### Required work
Rewrite the data below, replacing "top-left" with "upper-left" and changing nothing else. Omit the pictures from your answer.

— Start of Supplied information —

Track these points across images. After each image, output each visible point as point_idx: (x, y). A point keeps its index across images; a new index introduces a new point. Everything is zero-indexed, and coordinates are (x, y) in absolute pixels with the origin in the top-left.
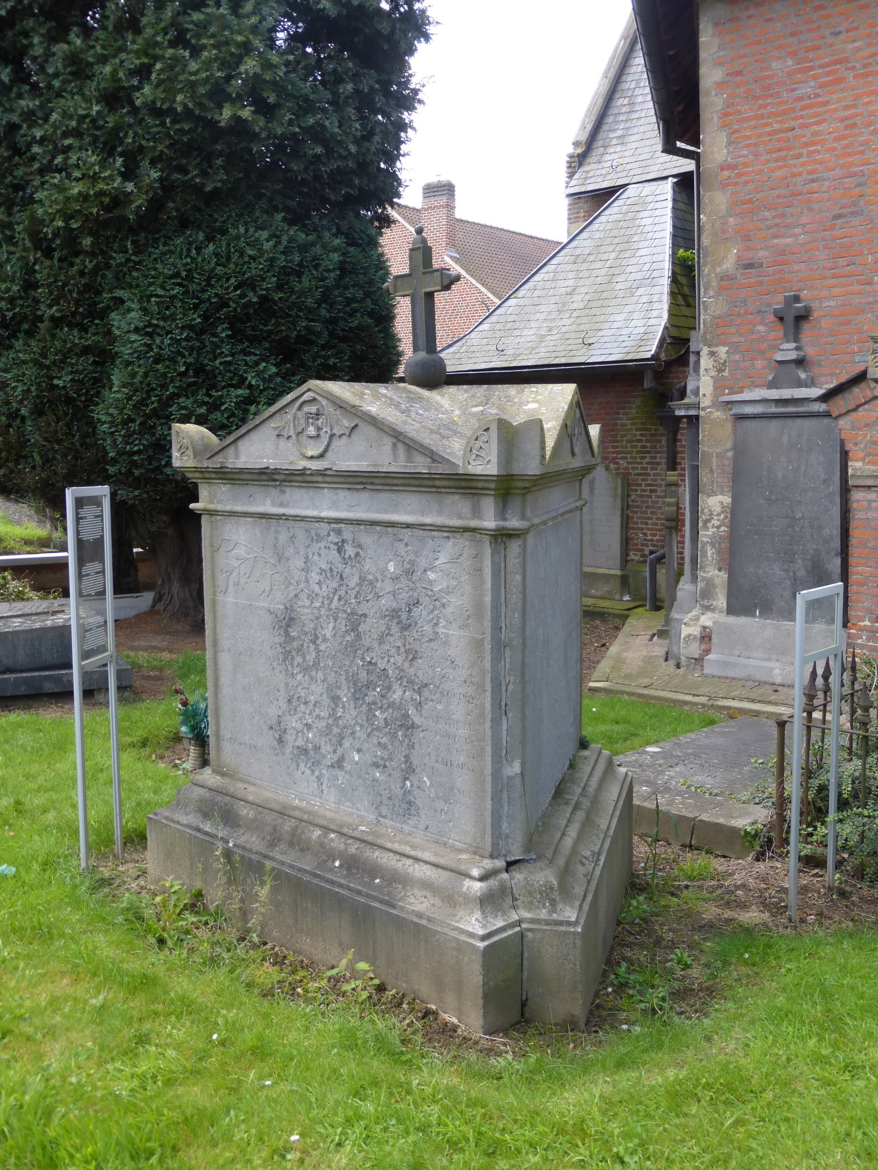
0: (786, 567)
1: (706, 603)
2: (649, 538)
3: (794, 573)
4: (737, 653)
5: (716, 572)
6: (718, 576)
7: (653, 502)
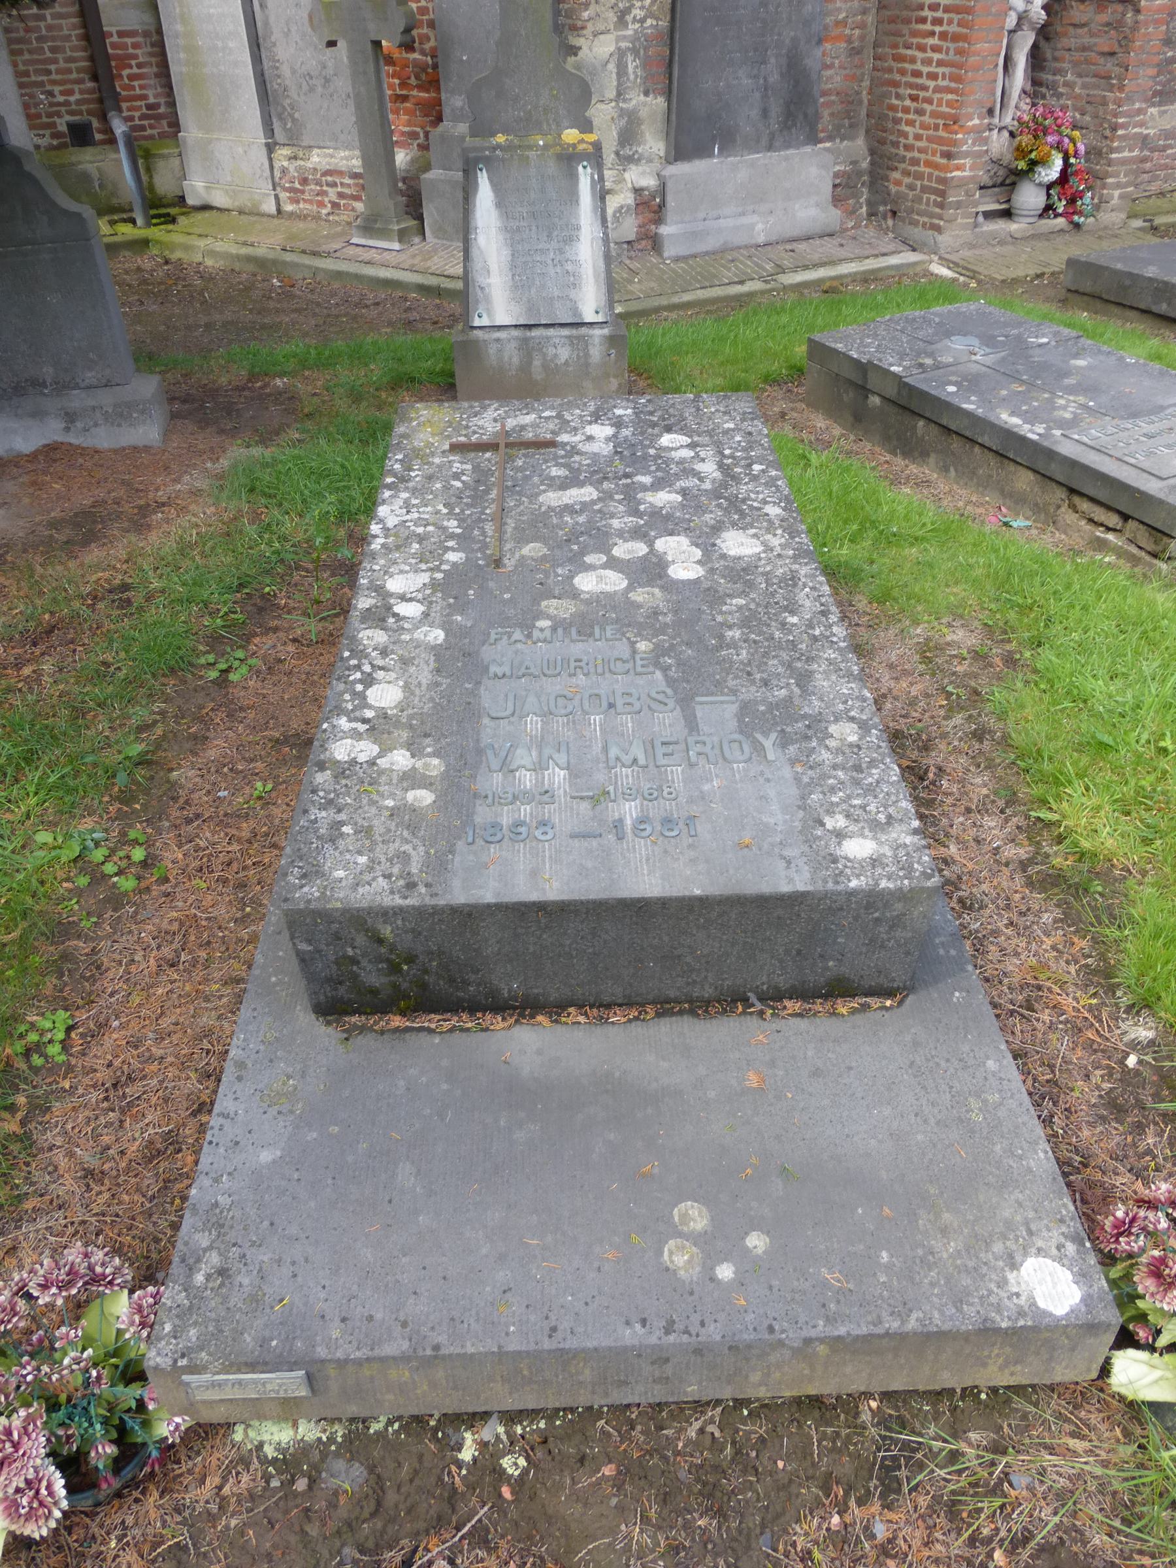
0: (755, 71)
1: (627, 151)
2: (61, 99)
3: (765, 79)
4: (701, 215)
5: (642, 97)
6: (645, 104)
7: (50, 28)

— End of Supplied information —

### Response
Track these points across images. After each image, output each visible point as point_idx: (x, y). A point keeps its index across images; a new index introduces a new point. Everything is zero-indexed, and coordinates are (x, y) in absolute pixels with the origin in the upper-left.
0: (786, 567)
1: (706, 603)
2: (649, 538)
3: (794, 573)
4: (737, 653)
5: (716, 572)
6: (718, 576)
7: (653, 502)
0: (755, 71)
1: (627, 151)
2: (61, 99)
3: (765, 79)
4: (701, 215)
5: (642, 97)
6: (645, 104)
7: (50, 28)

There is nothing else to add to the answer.